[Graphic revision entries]
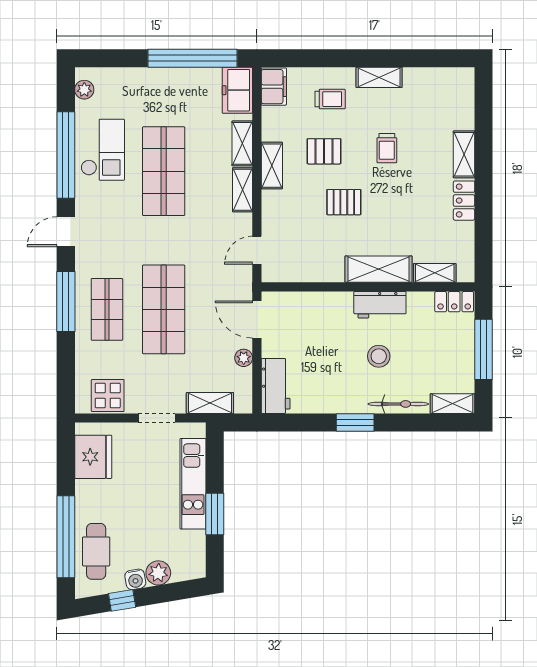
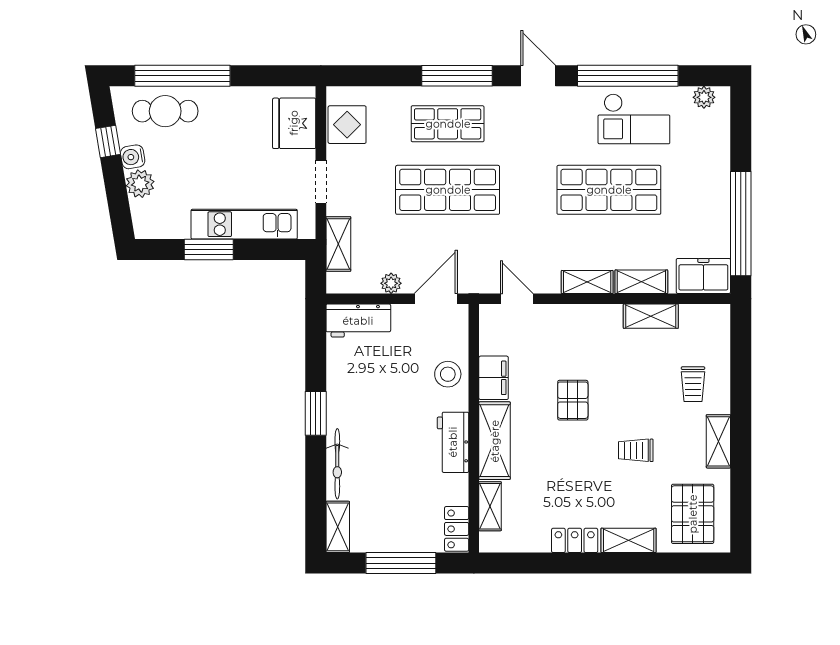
filing cabinet: (274, 87) -> (494, 378), moved, turned -90
pallet: (324, 151) -> (693, 514), moved, width x1.50, depth x1.42
shelving: (272, 166) -> (651, 316), moved
stool: (379, 356) -> (448, 374), moved
fridge: (93, 457) -> (294, 123), moved, turned 90

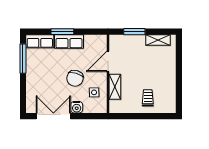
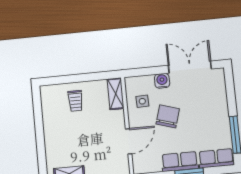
shelving: (115, 87) -> (116, 94), moved
double door: (53, 116) -> (190, 67), swing flipped

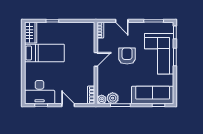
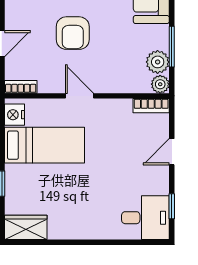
nightstand: (87, 27) -> (14, 115), added
bed: (44, 53) -> (45, 145), moved, turned 90
armchair: (127, 56) -> (73, 33), turned -90
desk: (40, 92) -> (145, 218), width x0.73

ASSIGNMENT.
Omit the pictures and copy the records above exactly.

YOUR SOLUTION.
filing cabinet: (274, 87) -> (494, 378), moved, turned -90
pallet: (324, 151) -> (693, 514), moved, width x1.50, depth x1.42
shelving: (272, 166) -> (651, 316), moved
stool: (379, 356) -> (448, 374), moved
fridge: (93, 457) -> (294, 123), moved, turned 90

shelving: (115, 87) -> (116, 94), moved
double door: (53, 116) -> (190, 67), swing flipped

nightstand: (87, 27) -> (14, 115), added
bed: (44, 53) -> (45, 145), moved, turned 90
armchair: (127, 56) -> (73, 33), turned -90
desk: (40, 92) -> (145, 218), width x0.73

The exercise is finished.